▶ [What this task involves]: Provide an exact transcription of all the records.

▶ [Input records]:
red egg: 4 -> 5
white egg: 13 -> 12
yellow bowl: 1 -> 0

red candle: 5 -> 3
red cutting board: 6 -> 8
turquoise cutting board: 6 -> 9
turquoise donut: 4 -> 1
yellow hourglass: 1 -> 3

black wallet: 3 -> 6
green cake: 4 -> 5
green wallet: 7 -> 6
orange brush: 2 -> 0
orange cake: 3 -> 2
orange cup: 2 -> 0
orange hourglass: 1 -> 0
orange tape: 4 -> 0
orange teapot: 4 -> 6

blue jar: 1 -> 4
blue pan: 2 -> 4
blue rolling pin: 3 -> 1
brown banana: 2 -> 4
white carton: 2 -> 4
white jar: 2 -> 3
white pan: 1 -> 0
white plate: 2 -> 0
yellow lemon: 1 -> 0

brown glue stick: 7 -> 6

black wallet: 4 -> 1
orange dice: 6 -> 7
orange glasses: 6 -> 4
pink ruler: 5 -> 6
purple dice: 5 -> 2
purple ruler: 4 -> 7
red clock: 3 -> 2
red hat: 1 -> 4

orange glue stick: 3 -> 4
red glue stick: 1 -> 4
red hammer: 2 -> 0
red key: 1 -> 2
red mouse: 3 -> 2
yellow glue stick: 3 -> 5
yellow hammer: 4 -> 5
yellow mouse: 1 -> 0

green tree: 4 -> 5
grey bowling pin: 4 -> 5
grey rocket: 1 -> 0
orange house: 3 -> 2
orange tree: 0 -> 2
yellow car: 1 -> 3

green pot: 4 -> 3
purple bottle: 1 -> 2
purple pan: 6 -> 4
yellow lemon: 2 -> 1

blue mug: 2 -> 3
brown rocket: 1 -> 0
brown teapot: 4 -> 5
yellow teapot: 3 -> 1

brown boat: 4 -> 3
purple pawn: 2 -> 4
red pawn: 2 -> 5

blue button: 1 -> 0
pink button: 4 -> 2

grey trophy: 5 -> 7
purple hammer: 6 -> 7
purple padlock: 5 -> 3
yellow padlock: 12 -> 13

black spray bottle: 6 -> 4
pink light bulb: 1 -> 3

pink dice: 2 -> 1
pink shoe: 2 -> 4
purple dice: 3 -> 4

▶ [Result for this exercise]:
red egg: 4 -> 5
white egg: 13 -> 12
yellow bowl: 1 -> 0

red candle: 5 -> 3
red cutting board: 6 -> 8
turquoise cutting board: 6 -> 9
turquoise donut: 4 -> 1
yellow hourglass: 1 -> 3

black wallet: 3 -> 6
green cake: 4 -> 5
green wallet: 7 -> 6
orange brush: 2 -> 0
orange cake: 3 -> 2
orange cup: 2 -> 0
orange hourglass: 1 -> 0
orange tape: 4 -> 0
orange teapot: 4 -> 6

blue jar: 1 -> 4
blue pan: 2 -> 4
blue rolling pin: 3 -> 1
brown banana: 2 -> 4
white carton: 2 -> 4
white jar: 2 -> 3
white pan: 1 -> 0
white plate: 2 -> 0
yellow lemon: 1 -> 0

brown glue stick: 7 -> 6

black wallet: 4 -> 1
orange dice: 6 -> 7
orange glasses: 6 -> 4
pink ruler: 5 -> 6
purple dice: 5 -> 2
purple ruler: 4 -> 7
red clock: 3 -> 2
red hat: 1 -> 4

orange glue stick: 3 -> 4
red glue stick: 1 -> 4
red hammer: 2 -> 0
red key: 1 -> 2
red mouse: 3 -> 2
yellow glue stick: 3 -> 5
yellow hammer: 4 -> 5
yellow mouse: 1 -> 0

green tree: 4 -> 5
grey bowling pin: 4 -> 5
grey rocket: 1 -> 0
orange house: 3 -> 2
orange tree: 0 -> 2
yellow car: 1 -> 3

green pot: 4 -> 3
purple bottle: 1 -> 2
purple pan: 6 -> 4
yellow lemon: 2 -> 1

blue mug: 2 -> 3
brown rocket: 1 -> 0
brown teapot: 4 -> 5
yellow teapot: 3 -> 1

brown boat: 4 -> 3
purple pawn: 2 -> 4
red pawn: 2 -> 5

blue button: 1 -> 0
pink button: 4 -> 2

grey trophy: 5 -> 7
purple hammer: 6 -> 7
purple padlock: 5 -> 3
yellow padlock: 12 -> 13

black spray bottle: 6 -> 4
pink light bulb: 1 -> 3

pink dice: 2 -> 1
pink shoe: 2 -> 4
purple dice: 3 -> 4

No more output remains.